**COLLECTED DATA:**
━━━━━━━━━━━━━━━━━━━━━━━━━━━━━━
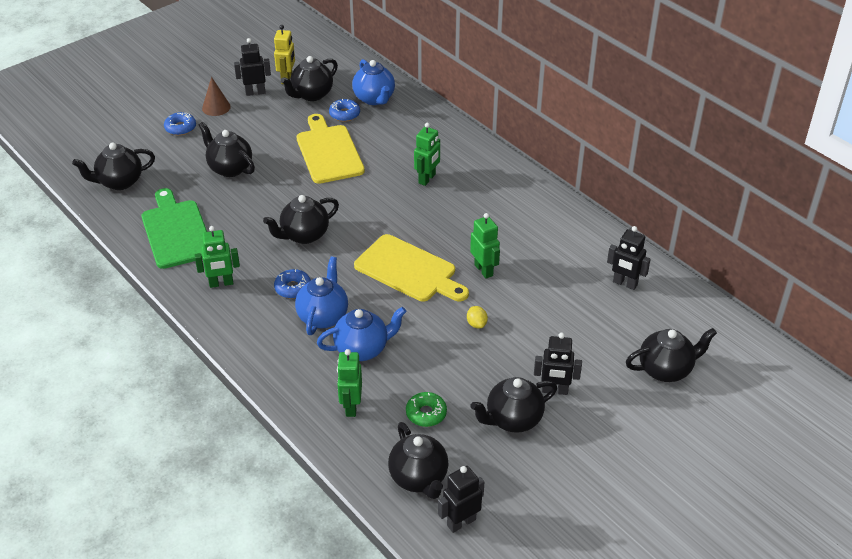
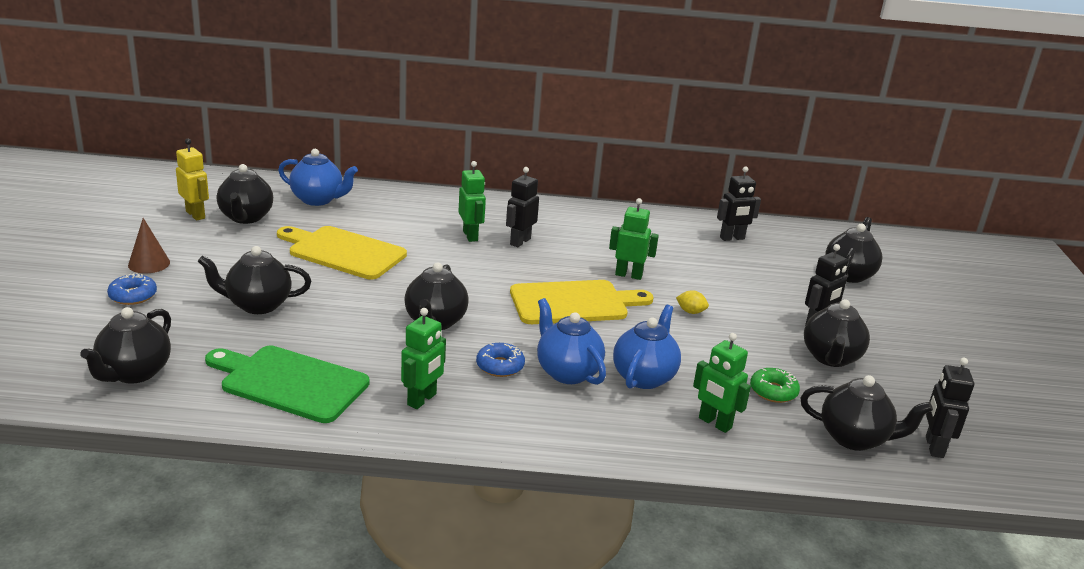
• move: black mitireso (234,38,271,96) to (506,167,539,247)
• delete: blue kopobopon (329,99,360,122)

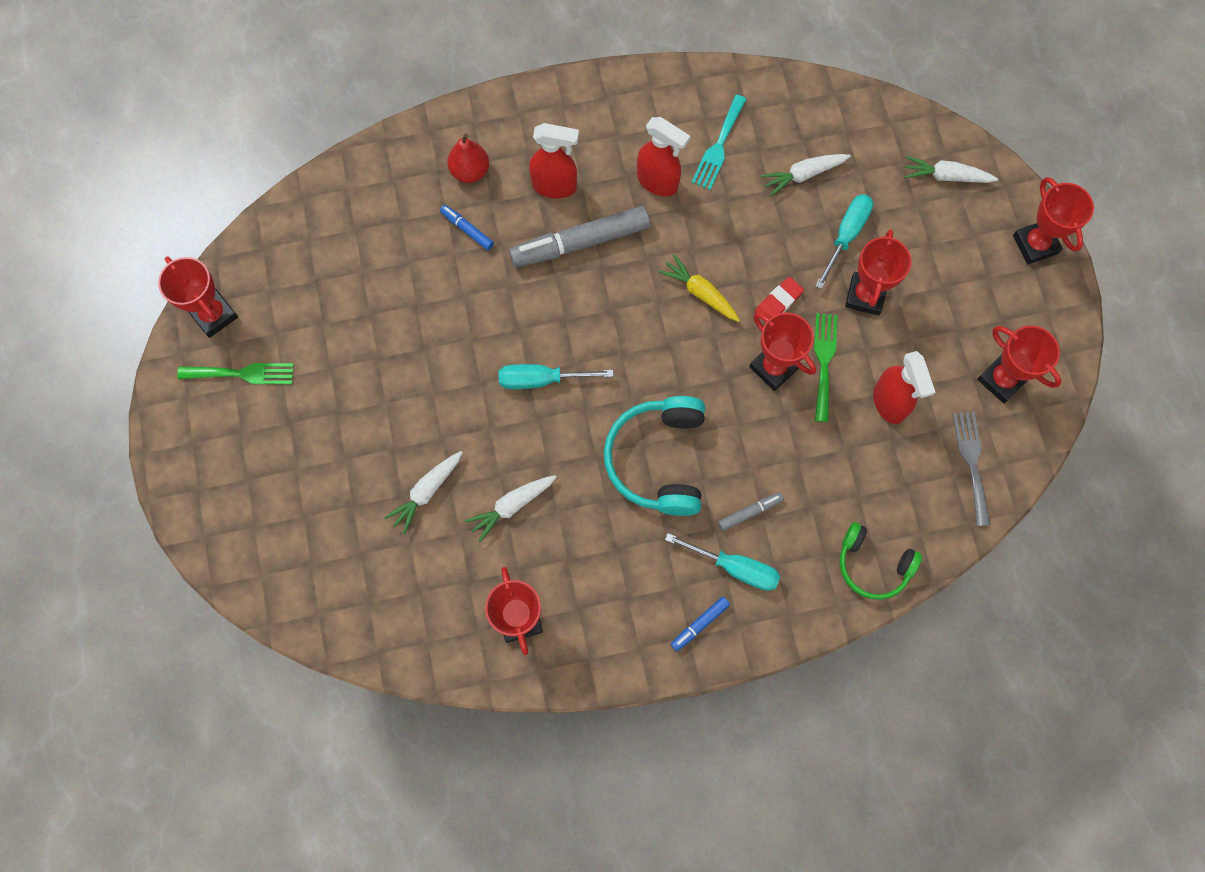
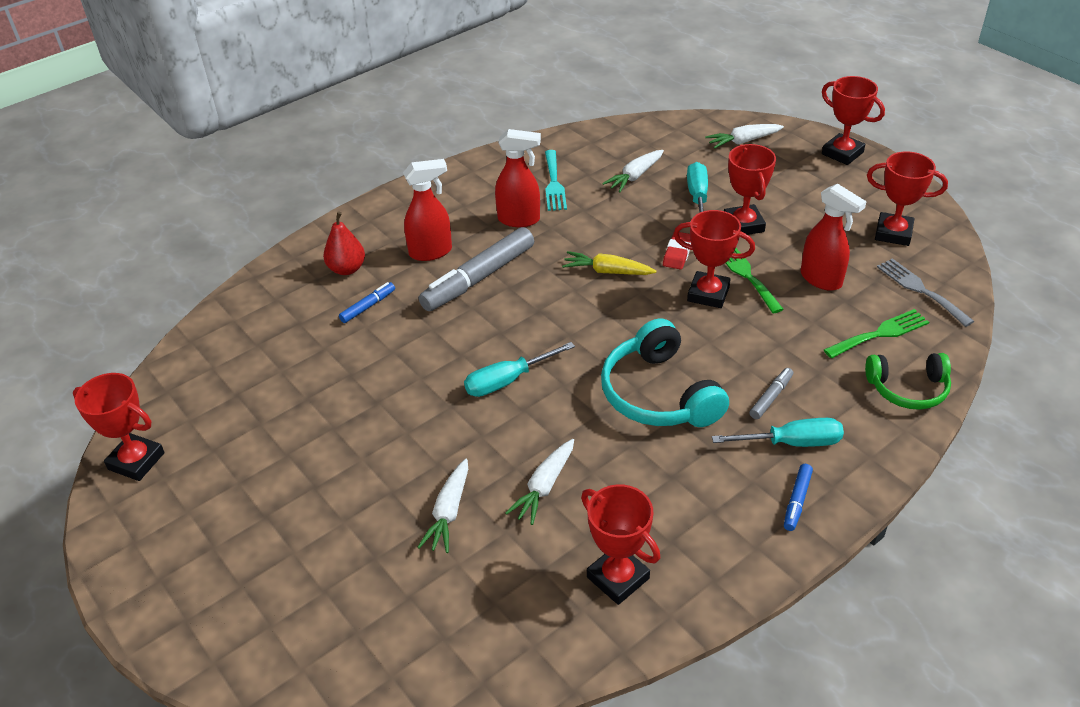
• rotate: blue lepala (440,205,494,250) = (339,282,395,323) 120 degrees clockwise
• move: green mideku (177,363,294,384) to (824,309,929,358)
━━━━━━━━━━━━━━━━━━━━━━━━━━━━━━
**EXERCISE INSTRUCTIONS:** Your copy must start at the line that holds "blue kopobopon (329,99,360,122)" and end at the last line of the data, both included; it must contain no pictures.

**EXPECTED OUTPUT:**
• delete: blue kopobopon (329,99,360,122)

• rotate: blue lepala (440,205,494,250) = (339,282,395,323) 120 degrees clockwise
• move: green mideku (177,363,294,384) to (824,309,929,358)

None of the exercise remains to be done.